● TASK
Using the line that contains "J3 pin 1: GND -> +9V" as the first line and the last line of the data as the final one, give every line in that range again exactly.

□ □ □ □ □

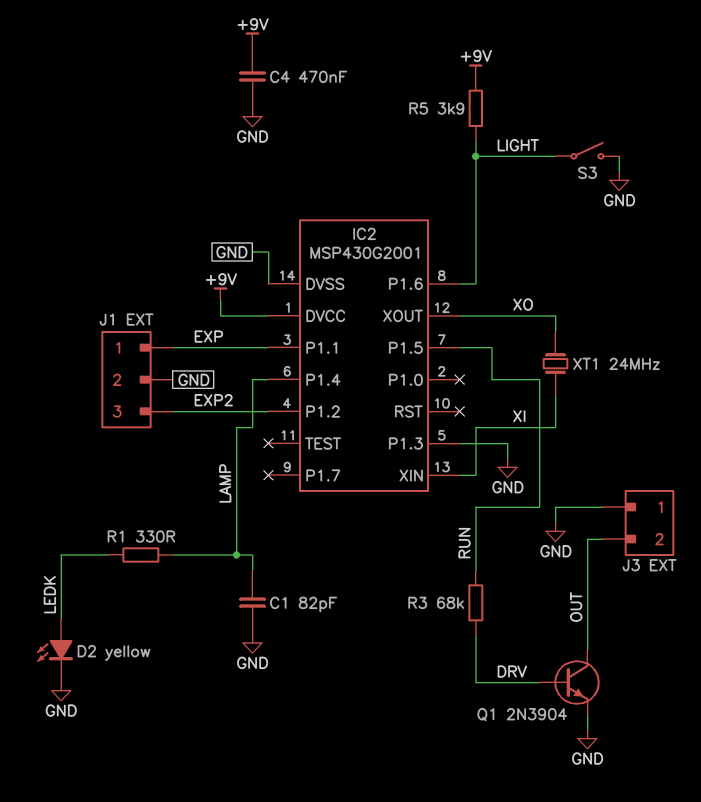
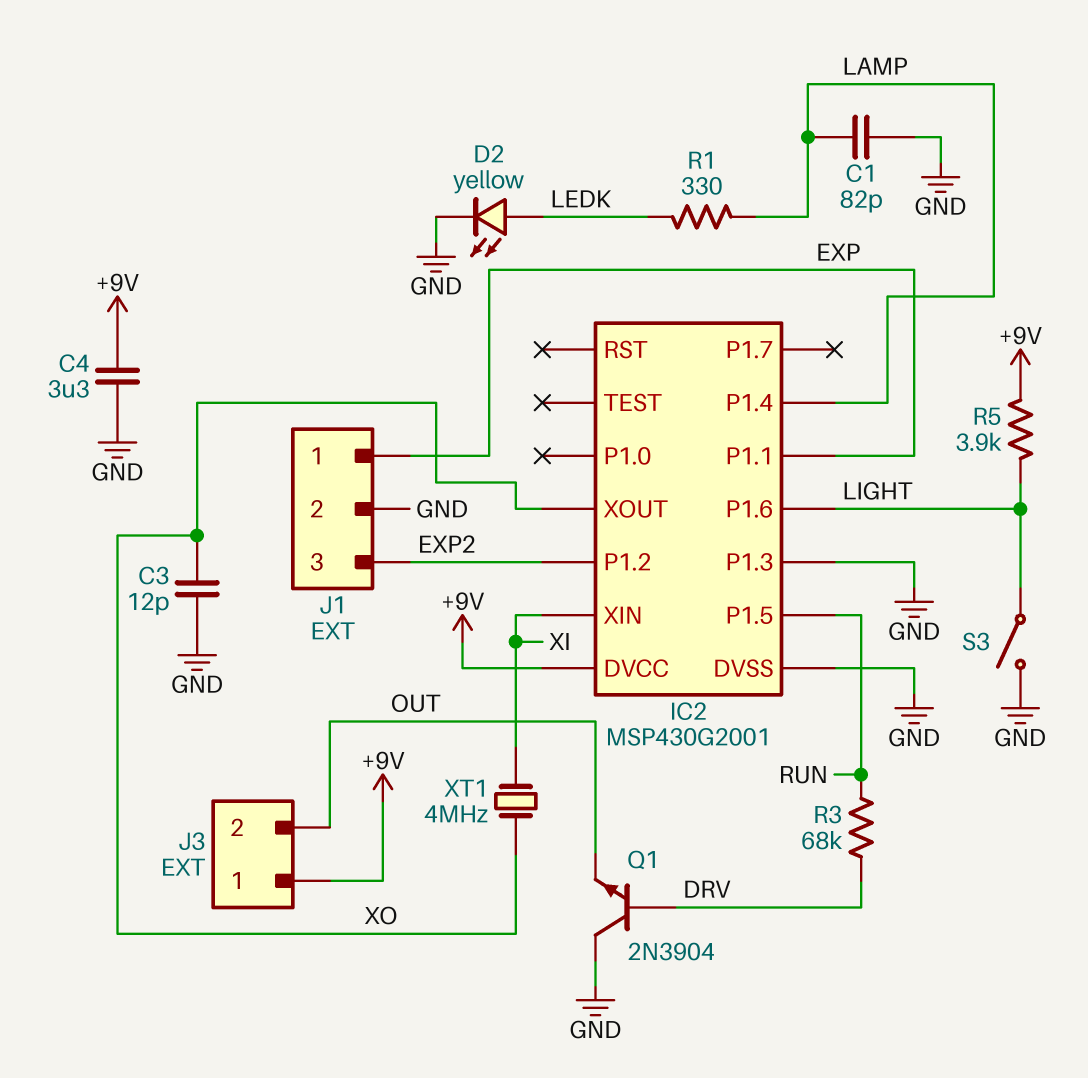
C3: none -> 12pF (GND, XO)
C4: 470nF (+9V, GND) -> 3.3uF (+9V, GND)
J3 pin 1: GND -> +9V
Q1: NPN 2N3904 (B DRV, C OUT, E GND) -> NPN 2N3904 (B DRV, C GND, E OUT)
XT1: 24MHz (XI, XO) -> 4MHz (XI, XO)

□ □ □ □ □

● RESPONSE TO THE TASK
J3 pin 1: GND -> +9V
Q1: NPN 2N3904 (B DRV, C OUT, E GND) -> NPN 2N3904 (B DRV, C GND, E OUT)
XT1: 24MHz (XI, XO) -> 4MHz (XI, XO)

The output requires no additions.